*** Source material Section Begins ***

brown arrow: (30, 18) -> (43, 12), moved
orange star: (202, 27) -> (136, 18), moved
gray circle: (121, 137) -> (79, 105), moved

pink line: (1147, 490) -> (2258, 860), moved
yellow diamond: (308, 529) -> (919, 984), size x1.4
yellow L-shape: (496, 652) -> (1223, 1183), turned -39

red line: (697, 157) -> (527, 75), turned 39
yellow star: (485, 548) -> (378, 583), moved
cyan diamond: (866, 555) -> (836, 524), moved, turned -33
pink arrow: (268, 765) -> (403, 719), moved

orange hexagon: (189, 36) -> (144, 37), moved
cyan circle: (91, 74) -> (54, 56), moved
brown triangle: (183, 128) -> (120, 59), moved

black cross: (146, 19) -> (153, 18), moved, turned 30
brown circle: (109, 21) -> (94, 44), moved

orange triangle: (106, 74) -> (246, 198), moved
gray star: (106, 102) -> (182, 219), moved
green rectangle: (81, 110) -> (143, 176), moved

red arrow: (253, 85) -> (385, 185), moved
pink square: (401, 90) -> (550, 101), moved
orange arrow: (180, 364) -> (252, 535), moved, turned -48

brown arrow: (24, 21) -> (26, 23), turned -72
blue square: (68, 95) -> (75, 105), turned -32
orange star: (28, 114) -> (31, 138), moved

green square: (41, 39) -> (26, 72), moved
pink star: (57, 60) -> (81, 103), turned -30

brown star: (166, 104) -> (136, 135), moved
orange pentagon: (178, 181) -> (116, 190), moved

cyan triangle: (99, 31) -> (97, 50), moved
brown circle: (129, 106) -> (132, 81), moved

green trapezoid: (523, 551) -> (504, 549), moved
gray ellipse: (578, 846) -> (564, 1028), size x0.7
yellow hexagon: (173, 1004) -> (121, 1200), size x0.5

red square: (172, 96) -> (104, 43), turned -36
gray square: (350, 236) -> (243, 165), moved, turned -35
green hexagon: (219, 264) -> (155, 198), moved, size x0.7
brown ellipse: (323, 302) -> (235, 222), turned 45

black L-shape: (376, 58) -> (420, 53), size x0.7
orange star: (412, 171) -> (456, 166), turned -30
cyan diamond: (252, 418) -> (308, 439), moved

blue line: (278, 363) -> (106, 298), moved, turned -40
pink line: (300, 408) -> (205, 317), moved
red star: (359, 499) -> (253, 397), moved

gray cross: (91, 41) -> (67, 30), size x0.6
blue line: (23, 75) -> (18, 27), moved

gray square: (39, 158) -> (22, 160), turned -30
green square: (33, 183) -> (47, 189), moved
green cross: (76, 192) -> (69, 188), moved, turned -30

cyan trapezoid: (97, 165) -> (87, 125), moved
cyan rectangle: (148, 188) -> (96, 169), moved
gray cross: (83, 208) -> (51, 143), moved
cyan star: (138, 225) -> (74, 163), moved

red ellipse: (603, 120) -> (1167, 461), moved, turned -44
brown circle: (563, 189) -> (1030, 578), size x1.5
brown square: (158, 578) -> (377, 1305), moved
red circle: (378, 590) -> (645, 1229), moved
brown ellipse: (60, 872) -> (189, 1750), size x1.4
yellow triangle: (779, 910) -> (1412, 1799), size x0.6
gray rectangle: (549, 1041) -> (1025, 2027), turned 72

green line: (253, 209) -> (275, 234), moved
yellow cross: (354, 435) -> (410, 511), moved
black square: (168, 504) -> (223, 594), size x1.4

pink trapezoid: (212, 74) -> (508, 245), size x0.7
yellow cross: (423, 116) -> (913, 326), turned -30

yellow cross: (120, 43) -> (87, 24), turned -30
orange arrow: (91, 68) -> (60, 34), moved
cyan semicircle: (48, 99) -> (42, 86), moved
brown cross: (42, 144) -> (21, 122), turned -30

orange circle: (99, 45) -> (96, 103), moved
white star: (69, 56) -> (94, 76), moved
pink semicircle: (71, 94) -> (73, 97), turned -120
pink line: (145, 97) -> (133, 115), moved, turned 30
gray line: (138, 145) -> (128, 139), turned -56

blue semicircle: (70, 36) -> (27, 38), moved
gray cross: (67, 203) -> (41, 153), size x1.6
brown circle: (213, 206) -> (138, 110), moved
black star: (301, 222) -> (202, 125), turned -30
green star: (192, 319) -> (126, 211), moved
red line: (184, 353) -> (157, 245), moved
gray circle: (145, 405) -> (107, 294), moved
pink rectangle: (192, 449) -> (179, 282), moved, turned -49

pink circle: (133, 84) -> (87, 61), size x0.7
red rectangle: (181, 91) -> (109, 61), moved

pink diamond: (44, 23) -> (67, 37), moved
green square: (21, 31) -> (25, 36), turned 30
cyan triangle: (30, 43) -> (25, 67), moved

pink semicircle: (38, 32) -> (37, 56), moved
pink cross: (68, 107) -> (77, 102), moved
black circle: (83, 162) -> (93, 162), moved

*** Source material Section Ends ***

__Work to complete__.
Write each line of the data down again exactly as it reads.

__Answer for the task__.
brown arrow: (30, 18) -> (43, 12), moved
orange star: (202, 27) -> (136, 18), moved
gray circle: (121, 137) -> (79, 105), moved

pink line: (1147, 490) -> (2258, 860), moved
yellow diamond: (308, 529) -> (919, 984), size x1.4
yellow L-shape: (496, 652) -> (1223, 1183), turned -39

red line: (697, 157) -> (527, 75), turned 39
yellow star: (485, 548) -> (378, 583), moved
cyan diamond: (866, 555) -> (836, 524), moved, turned -33
pink arrow: (268, 765) -> (403, 719), moved

orange hexagon: (189, 36) -> (144, 37), moved
cyan circle: (91, 74) -> (54, 56), moved
brown triangle: (183, 128) -> (120, 59), moved

black cross: (146, 19) -> (153, 18), moved, turned 30
brown circle: (109, 21) -> (94, 44), moved

orange triangle: (106, 74) -> (246, 198), moved
gray star: (106, 102) -> (182, 219), moved
green rectangle: (81, 110) -> (143, 176), moved

red arrow: (253, 85) -> (385, 185), moved
pink square: (401, 90) -> (550, 101), moved
orange arrow: (180, 364) -> (252, 535), moved, turned -48

brown arrow: (24, 21) -> (26, 23), turned -72
blue square: (68, 95) -> (75, 105), turned -32
orange star: (28, 114) -> (31, 138), moved

green square: (41, 39) -> (26, 72), moved
pink star: (57, 60) -> (81, 103), turned -30

brown star: (166, 104) -> (136, 135), moved
orange pentagon: (178, 181) -> (116, 190), moved

cyan triangle: (99, 31) -> (97, 50), moved
brown circle: (129, 106) -> (132, 81), moved

green trapezoid: (523, 551) -> (504, 549), moved
gray ellipse: (578, 846) -> (564, 1028), size x0.7
yellow hexagon: (173, 1004) -> (121, 1200), size x0.5

red square: (172, 96) -> (104, 43), turned -36
gray square: (350, 236) -> (243, 165), moved, turned -35
green hexagon: (219, 264) -> (155, 198), moved, size x0.7
brown ellipse: (323, 302) -> (235, 222), turned 45

black L-shape: (376, 58) -> (420, 53), size x0.7
orange star: (412, 171) -> (456, 166), turned -30
cyan diamond: (252, 418) -> (308, 439), moved

blue line: (278, 363) -> (106, 298), moved, turned -40
pink line: (300, 408) -> (205, 317), moved
red star: (359, 499) -> (253, 397), moved

gray cross: (91, 41) -> (67, 30), size x0.6
blue line: (23, 75) -> (18, 27), moved

gray square: (39, 158) -> (22, 160), turned -30
green square: (33, 183) -> (47, 189), moved
green cross: (76, 192) -> (69, 188), moved, turned -30

cyan trapezoid: (97, 165) -> (87, 125), moved
cyan rectangle: (148, 188) -> (96, 169), moved
gray cross: (83, 208) -> (51, 143), moved
cyan star: (138, 225) -> (74, 163), moved

red ellipse: (603, 120) -> (1167, 461), moved, turned -44
brown circle: (563, 189) -> (1030, 578), size x1.5
brown square: (158, 578) -> (377, 1305), moved
red circle: (378, 590) -> (645, 1229), moved
brown ellipse: (60, 872) -> (189, 1750), size x1.4
yellow triangle: (779, 910) -> (1412, 1799), size x0.6
gray rectangle: (549, 1041) -> (1025, 2027), turned 72

green line: (253, 209) -> (275, 234), moved
yellow cross: (354, 435) -> (410, 511), moved
black square: (168, 504) -> (223, 594), size x1.4

pink trapezoid: (212, 74) -> (508, 245), size x0.7
yellow cross: (423, 116) -> (913, 326), turned -30

yellow cross: (120, 43) -> (87, 24), turned -30
orange arrow: (91, 68) -> (60, 34), moved
cyan semicircle: (48, 99) -> (42, 86), moved
brown cross: (42, 144) -> (21, 122), turned -30

orange circle: (99, 45) -> (96, 103), moved
white star: (69, 56) -> (94, 76), moved
pink semicircle: (71, 94) -> (73, 97), turned -120
pink line: (145, 97) -> (133, 115), moved, turned 30
gray line: (138, 145) -> (128, 139), turned -56

blue semicircle: (70, 36) -> (27, 38), moved
gray cross: (67, 203) -> (41, 153), size x1.6
brown circle: (213, 206) -> (138, 110), moved
black star: (301, 222) -> (202, 125), turned -30
green star: (192, 319) -> (126, 211), moved
red line: (184, 353) -> (157, 245), moved
gray circle: (145, 405) -> (107, 294), moved
pink rectangle: (192, 449) -> (179, 282), moved, turned -49

pink circle: (133, 84) -> (87, 61), size x0.7
red rectangle: (181, 91) -> (109, 61), moved

pink diamond: (44, 23) -> (67, 37), moved
green square: (21, 31) -> (25, 36), turned 30
cyan triangle: (30, 43) -> (25, 67), moved

pink semicircle: (38, 32) -> (37, 56), moved
pink cross: (68, 107) -> (77, 102), moved
black circle: (83, 162) -> (93, 162), moved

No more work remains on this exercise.